**What the task asks:**
Please give again, exactly and only, the stretch of lines from the one containing "(231, 229) = (301, 197): blue" to the end of the entries below.
□ □ □
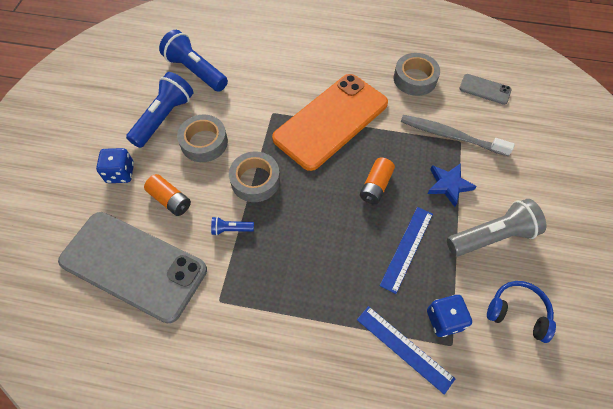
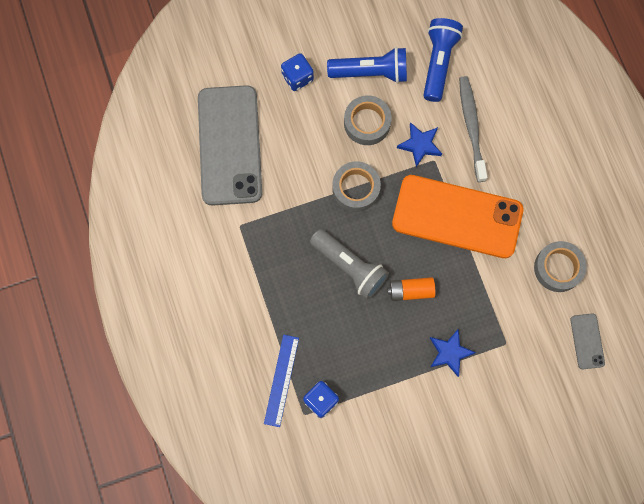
camera: 60 degrees right, 15 degrees up
(170, 200) = (297, 133): orange battery -> none
(231, 229) = (301, 197): blue flashlight -> none
(252, 116) = (420, 145): none -> blue star
(407, 248) = (366, 344): blue ruler -> none
(450, 136) = (507, 332): grey toothbrush -> grey toothbrush (471, 127)
(492, 236) = (418, 410): grey flashlight -> grey flashlight (349, 267)
(518, 313) = (359, 455): blue headphones -> none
□ □ □
**Completed exercise:**
(231, 229) = (301, 197): blue flashlight -> none
(252, 116) = (420, 145): none -> blue star
(407, 248) = (366, 344): blue ruler -> none
(450, 136) = (507, 332): grey toothbrush -> grey toothbrush (471, 127)
(492, 236) = (418, 410): grey flashlight -> grey flashlight (349, 267)
(518, 313) = (359, 455): blue headphones -> none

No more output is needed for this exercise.